◆ WHAT IS NEEDED
Give back the listing in full and exactly, leaving out the images.

◆ EXERCISE MATERIALS
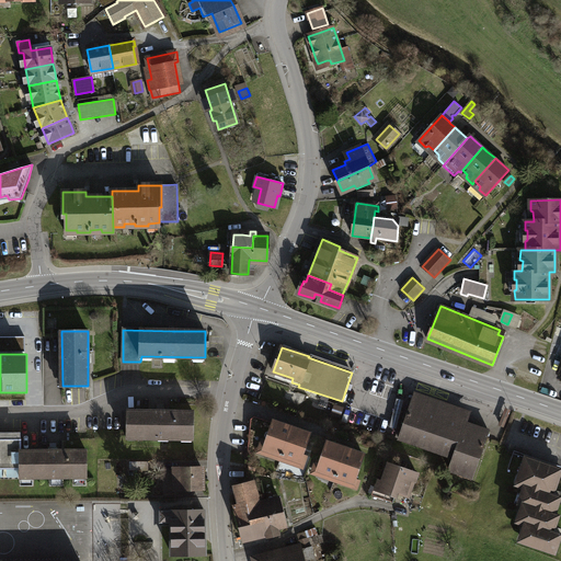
[(306,396),(297,392),(294,401),(304,404),(306,396)]
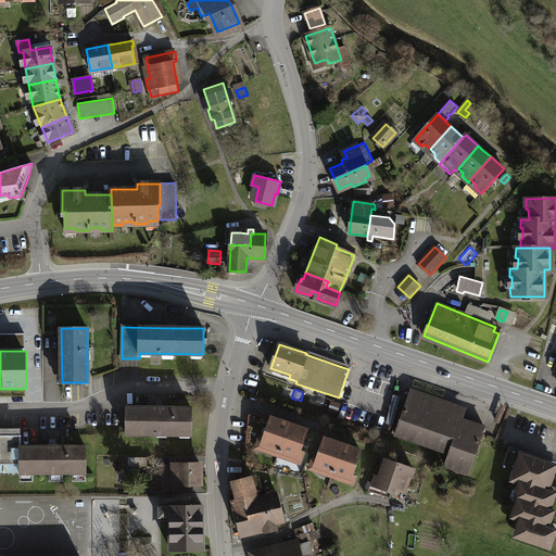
[(464,414),(409,395),(399,427),(395,434),(450,453),(445,465),(468,474),(484,427),(468,421),(467,426),(464,425),(460,424),(464,414)]
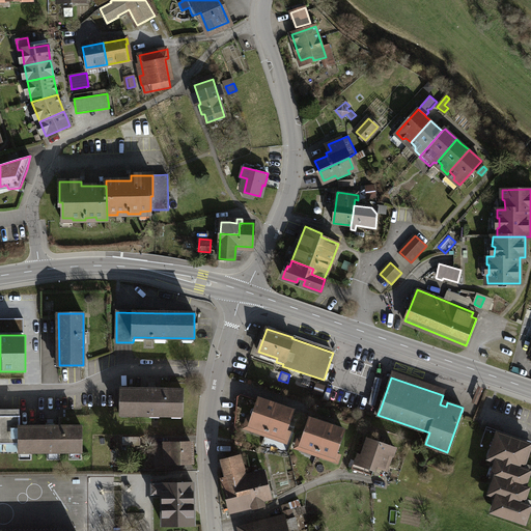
[(152,390),(120,389),(120,414),(183,415),(183,390),(152,390)]
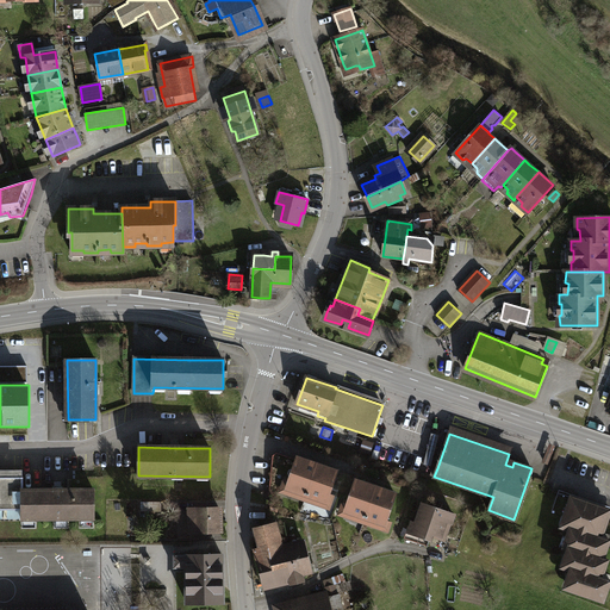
[(306,496),(317,465),(313,464),(298,458),(297,462),(275,455),(274,456),(269,496),(282,500),(287,489),(306,496)]
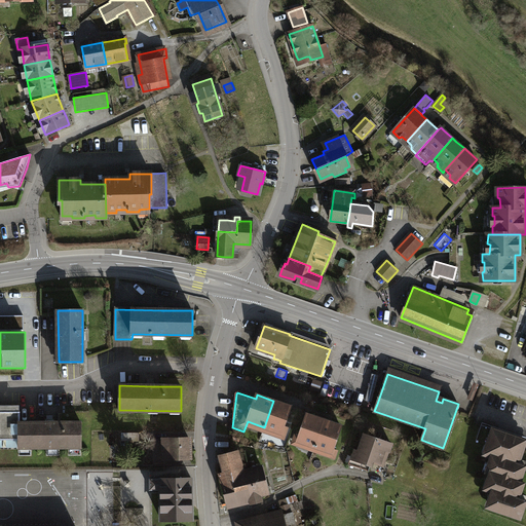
[(282,403),(273,401),(264,427),(286,435),(288,428),(284,426),(291,406),(282,403)]
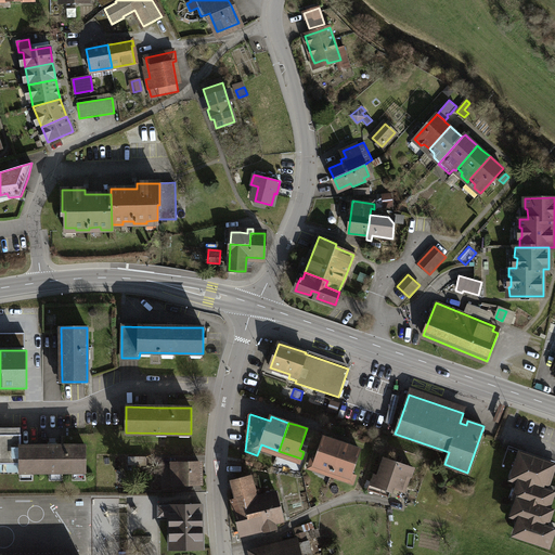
[(0,463),(20,464),(21,464),(21,447),(21,434),(4,434),(0,434),(0,463)]
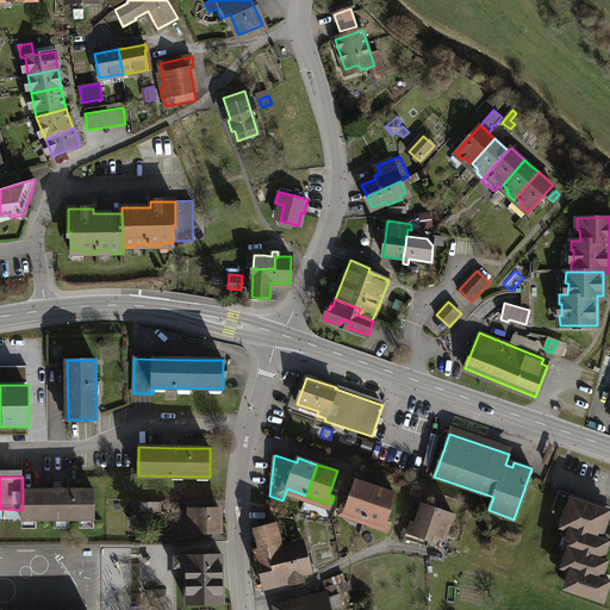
[(342,505),(341,509),(365,518),(375,487),(368,485),(356,480),(347,506),(342,505)]
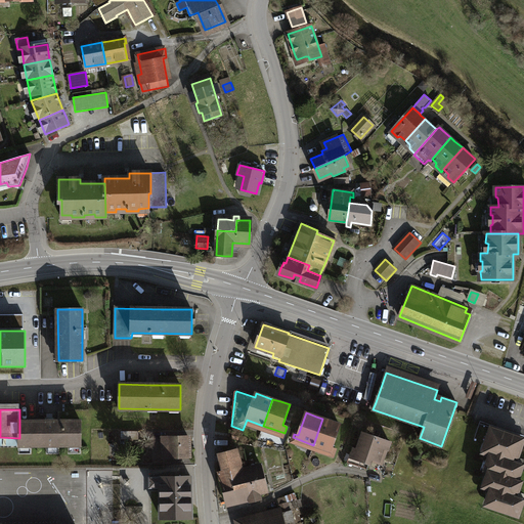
[(332,422),(322,419),(313,445),(331,450),(329,455),(334,456),(336,449),(332,447),(340,425),(332,422)]
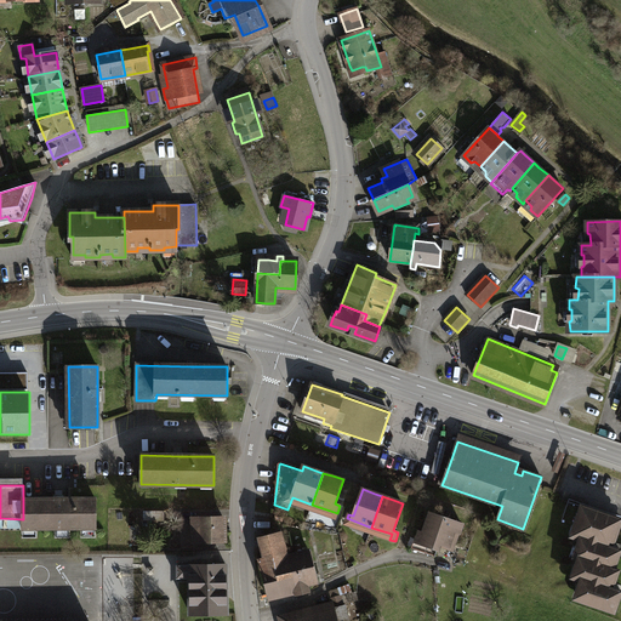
[(57,500),(23,500),(23,519),(22,519),(22,528),(96,528),(96,499),(57,500)]
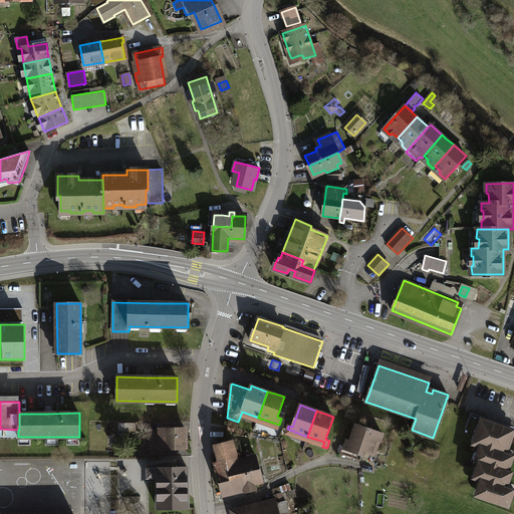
[(512,429),(481,419),(476,435),(479,436),(476,446),(480,447),(478,453),(482,454),(479,462),(512,473),(512,472),(508,471),(513,456),(503,452),(504,450),(504,448),(508,449),(513,437),(509,435),(512,429)]
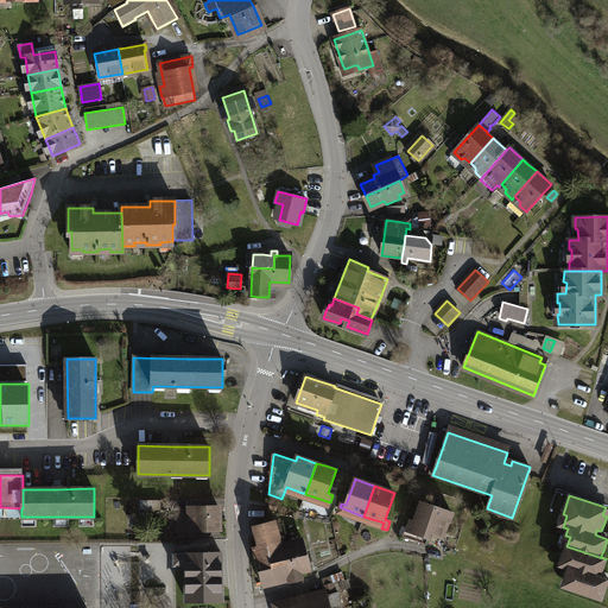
[(162,500),(140,500),(140,510),(162,510),(162,500)]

◆ ANSWER TO THIS PROBLEM
[(306,396),(297,392),(294,401),(304,404),(306,396)]
[(464,414),(409,395),(399,427),(395,434),(450,453),(445,465),(468,474),(484,427),(468,421),(467,426),(464,425),(460,424),(464,414)]
[(152,390),(120,389),(120,414),(183,415),(183,390),(152,390)]
[(306,496),(317,465),(313,464),(298,458),(297,462),(275,455),(274,456),(269,496),(282,500),(287,489),(306,496)]
[(282,403),(273,401),(264,427),(286,435),(288,428),(284,426),(291,406),(282,403)]
[(0,463),(20,464),(21,464),(21,447),(21,434),(4,434),(0,434),(0,463)]
[(342,505),(341,509),(365,518),(375,487),(368,485),(356,480),(347,506),(342,505)]
[(332,422),(322,419),(313,445),(331,450),(329,455),(334,456),(336,449),(332,447),(340,425),(332,422)]
[(57,500),(23,500),(23,519),(22,519),(22,528),(96,528),(96,499),(57,500)]
[(512,429),(481,419),(476,435),(479,436),(476,446),(480,447),(478,453),(482,454),(479,462),(512,473),(512,472),(508,471),(513,456),(503,452),(504,450),(504,448),(508,449),(513,437),(509,435),(512,429)]
[(162,500),(140,500),(140,510),(162,510),(162,500)]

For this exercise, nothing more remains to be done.